▸ **DIRECTIONS FOR THIS TASK**
Below are the records. Reproduce the line that contains "red pentagon: (337, 215)" and every line after it to the end, exactly and alone.

EXTRACTED MATERIAL section start

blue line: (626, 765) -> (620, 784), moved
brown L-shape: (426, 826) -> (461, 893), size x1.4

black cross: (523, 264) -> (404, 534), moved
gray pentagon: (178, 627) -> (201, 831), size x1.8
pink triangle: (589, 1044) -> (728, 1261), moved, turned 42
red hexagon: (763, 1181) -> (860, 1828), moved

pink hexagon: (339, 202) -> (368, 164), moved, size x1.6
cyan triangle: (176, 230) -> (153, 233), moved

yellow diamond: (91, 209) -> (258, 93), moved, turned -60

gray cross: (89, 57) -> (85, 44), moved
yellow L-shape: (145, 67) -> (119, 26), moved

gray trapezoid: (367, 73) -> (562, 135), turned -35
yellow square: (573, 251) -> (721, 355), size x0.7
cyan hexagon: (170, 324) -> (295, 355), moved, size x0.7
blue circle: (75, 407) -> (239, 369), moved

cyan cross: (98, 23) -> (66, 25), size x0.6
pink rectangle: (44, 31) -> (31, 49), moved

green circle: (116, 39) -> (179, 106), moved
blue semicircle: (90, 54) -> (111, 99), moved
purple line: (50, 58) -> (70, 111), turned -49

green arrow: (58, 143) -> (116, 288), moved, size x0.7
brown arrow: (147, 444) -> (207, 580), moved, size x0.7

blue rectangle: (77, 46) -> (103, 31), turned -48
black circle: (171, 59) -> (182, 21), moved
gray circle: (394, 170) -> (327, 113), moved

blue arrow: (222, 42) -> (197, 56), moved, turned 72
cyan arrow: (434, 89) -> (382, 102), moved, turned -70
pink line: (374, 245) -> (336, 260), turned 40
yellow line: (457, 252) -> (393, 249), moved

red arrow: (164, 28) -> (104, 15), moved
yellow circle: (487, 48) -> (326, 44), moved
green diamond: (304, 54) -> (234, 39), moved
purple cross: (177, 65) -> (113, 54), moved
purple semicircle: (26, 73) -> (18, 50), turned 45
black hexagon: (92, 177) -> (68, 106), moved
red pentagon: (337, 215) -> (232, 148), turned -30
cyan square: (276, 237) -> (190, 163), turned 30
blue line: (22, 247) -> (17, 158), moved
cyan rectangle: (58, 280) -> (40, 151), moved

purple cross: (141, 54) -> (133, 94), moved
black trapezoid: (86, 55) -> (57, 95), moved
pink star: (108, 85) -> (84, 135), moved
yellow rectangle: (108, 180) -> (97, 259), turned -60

EXTRACTED MATERIAL section end

▸ **SOLVED EXERCISE**
red pentagon: (337, 215) -> (232, 148), turned -30
cyan square: (276, 237) -> (190, 163), turned 30
blue line: (22, 247) -> (17, 158), moved
cyan rectangle: (58, 280) -> (40, 151), moved

purple cross: (141, 54) -> (133, 94), moved
black trapezoid: (86, 55) -> (57, 95), moved
pink star: (108, 85) -> (84, 135), moved
yellow rectangle: (108, 180) -> (97, 259), turned -60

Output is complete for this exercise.